(Object change listings)
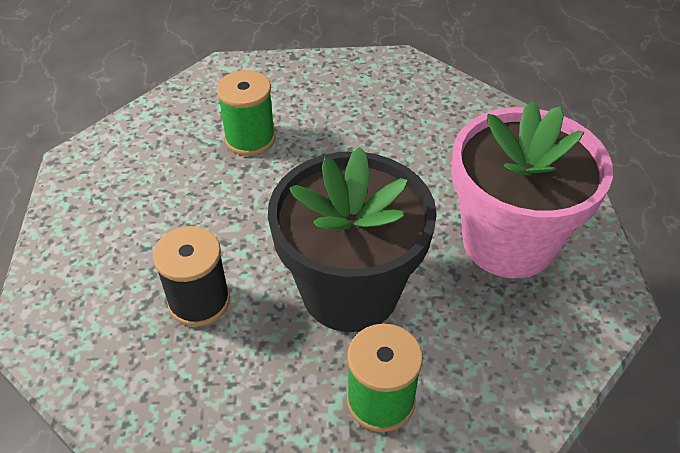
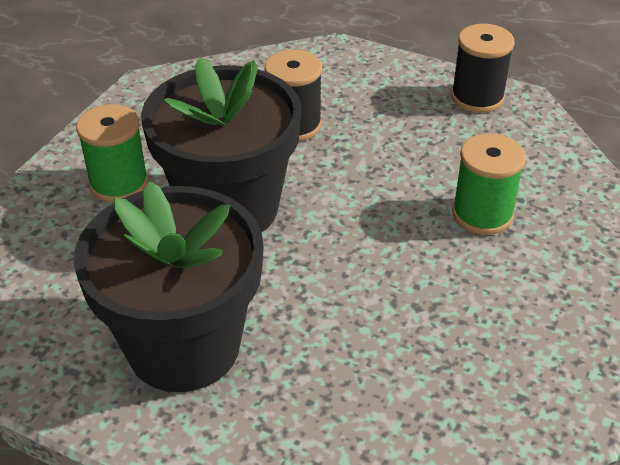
camera: 120 degrees right, 5 degrees down
(84, 187) = (477, 97): none -> black spool
(508, 241) = (184, 346): pink flower pot -> black flower pot

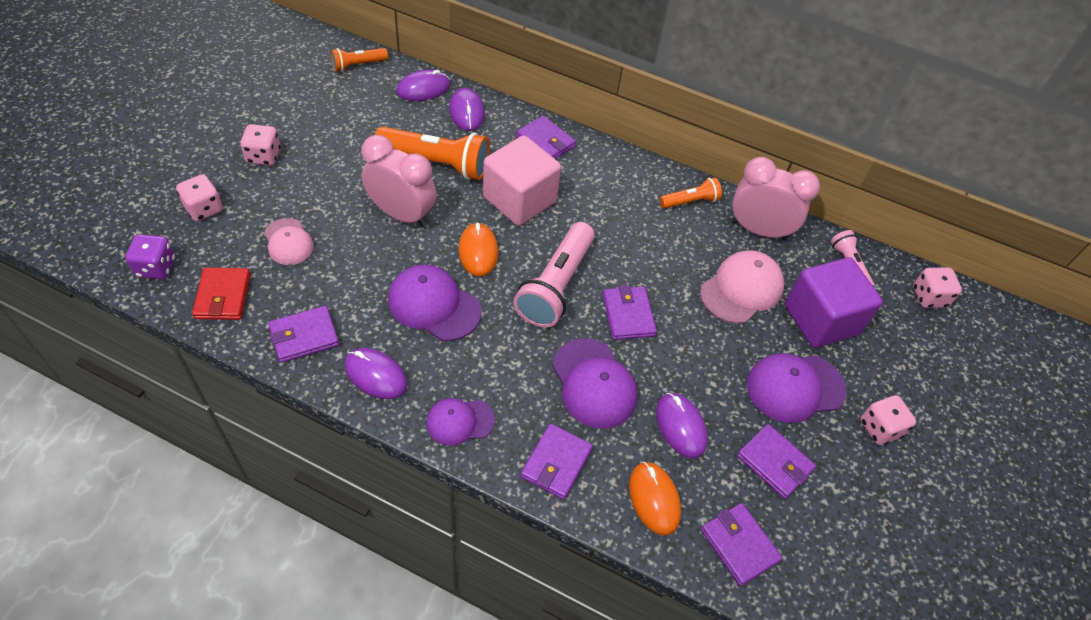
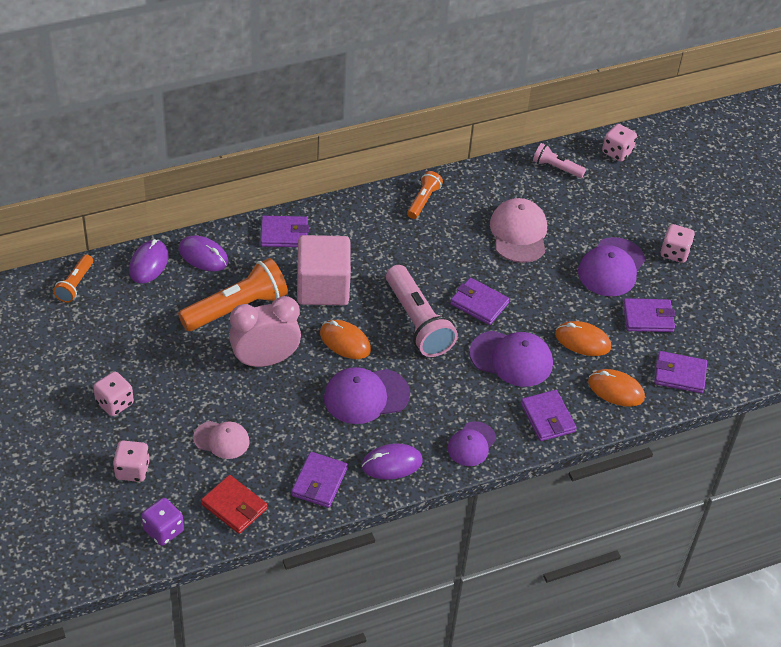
camera: 45 degrees left, 5 degrees down
(680, 426) = (582, 341): purple mouse -> orange mouse
(758, 230) = (483, 187): pink clock -> none
(821, 319) = (579, 215): purple cube -> none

## Prompt:
The answer must consist of each line from the entries that contains the string "down".

## Finished task:
camera: 120 degrees right, 5 degrees down
camera: 45 degrees left, 5 degrees down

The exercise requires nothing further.